**Task to carry out:**
Keep each entry exactly as written when you repeat it, and skip the images.

**Entries supplied:**
<<<<
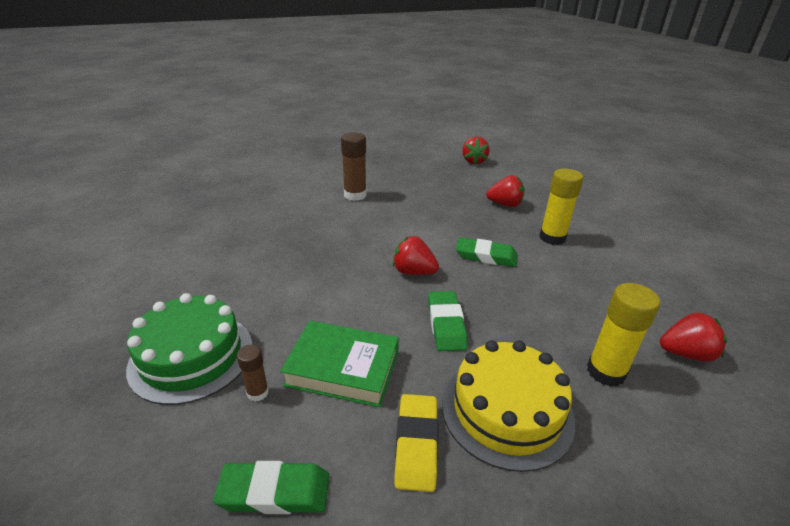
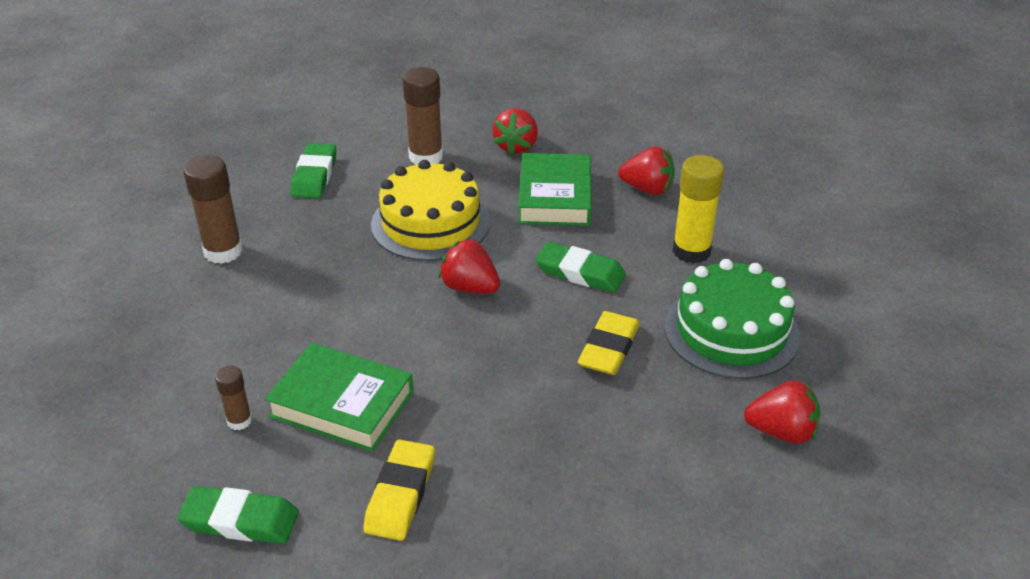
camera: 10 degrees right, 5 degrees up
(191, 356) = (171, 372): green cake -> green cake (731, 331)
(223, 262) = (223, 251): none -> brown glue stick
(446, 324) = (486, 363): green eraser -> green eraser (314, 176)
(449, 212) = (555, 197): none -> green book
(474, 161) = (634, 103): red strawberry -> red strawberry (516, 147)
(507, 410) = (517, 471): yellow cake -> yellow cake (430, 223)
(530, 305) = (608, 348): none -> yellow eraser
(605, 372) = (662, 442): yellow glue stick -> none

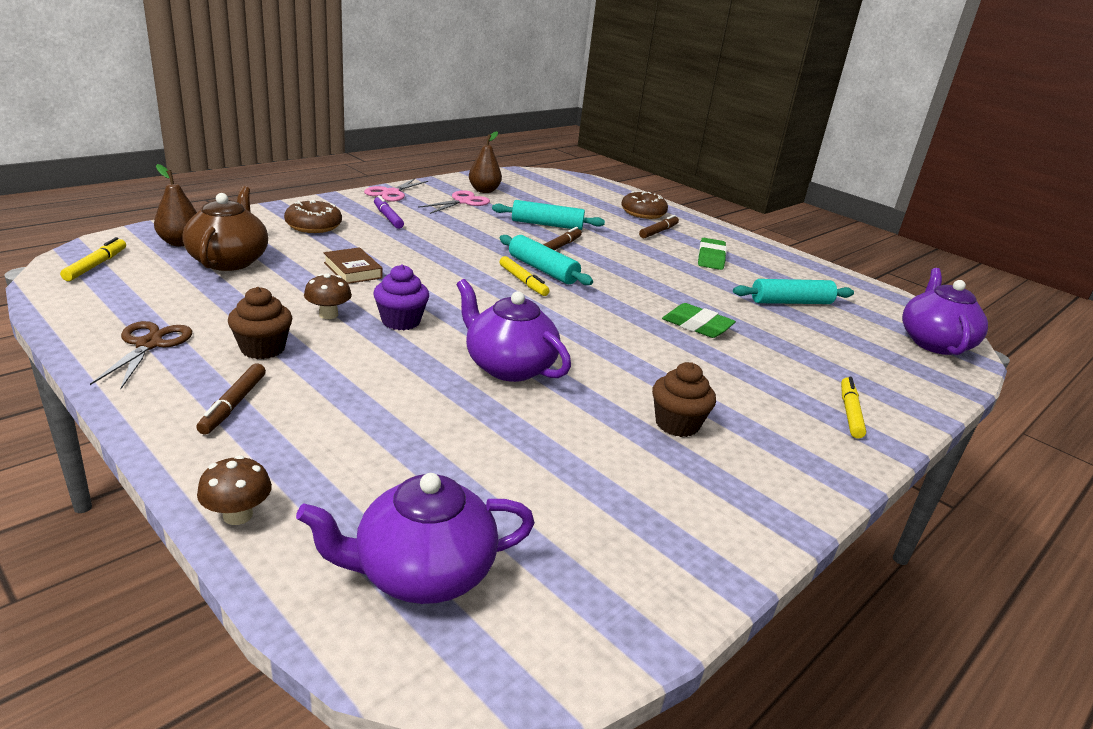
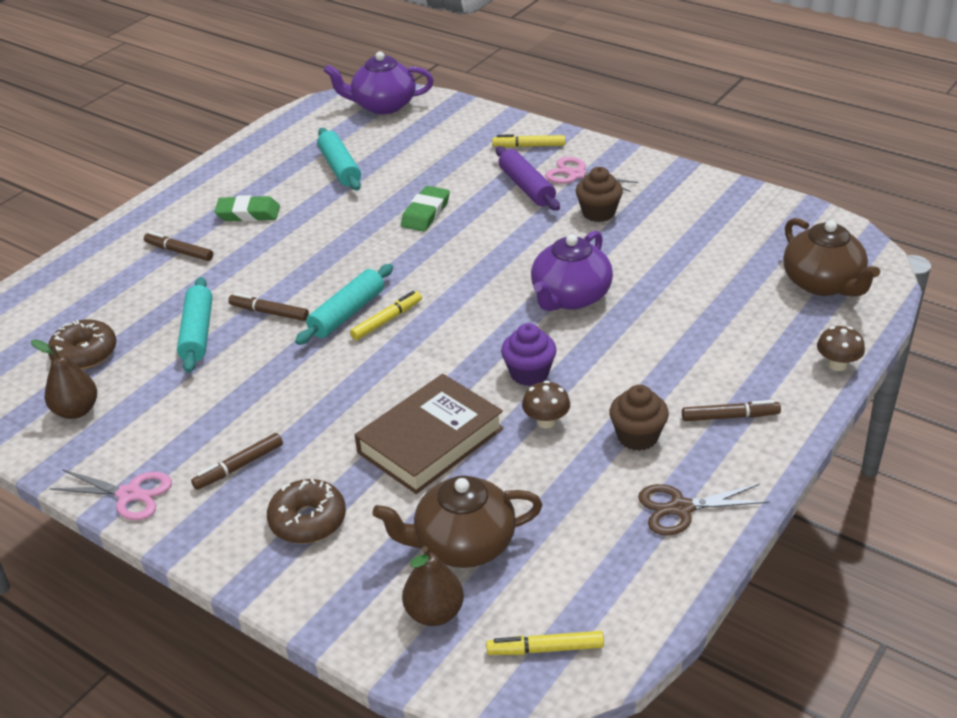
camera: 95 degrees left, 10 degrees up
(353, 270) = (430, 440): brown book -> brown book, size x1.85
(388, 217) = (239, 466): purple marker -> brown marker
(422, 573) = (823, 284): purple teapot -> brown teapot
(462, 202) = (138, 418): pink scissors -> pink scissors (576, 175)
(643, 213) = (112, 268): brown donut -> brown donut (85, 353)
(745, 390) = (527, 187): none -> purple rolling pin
>>>>
**Output:**
camera: 10 degrees right, 5 degrees up
(191, 356) = (171, 372): green cake -> green cake (731, 331)
(223, 262) = (223, 251): none -> brown glue stick
(446, 324) = (486, 363): green eraser -> green eraser (314, 176)
(449, 212) = (555, 197): none -> green book
(474, 161) = (634, 103): red strawberry -> red strawberry (516, 147)
(507, 410) = (517, 471): yellow cake -> yellow cake (430, 223)
(530, 305) = (608, 348): none -> yellow eraser
(605, 372) = (662, 442): yellow glue stick -> none

camera: 95 degrees left, 10 degrees up
(353, 270) = (430, 440): brown book -> brown book, size x1.85
(388, 217) = (239, 466): purple marker -> brown marker
(422, 573) = (823, 284): purple teapot -> brown teapot
(462, 202) = (138, 418): pink scissors -> pink scissors (576, 175)
(643, 213) = (112, 268): brown donut -> brown donut (85, 353)
(745, 390) = (527, 187): none -> purple rolling pin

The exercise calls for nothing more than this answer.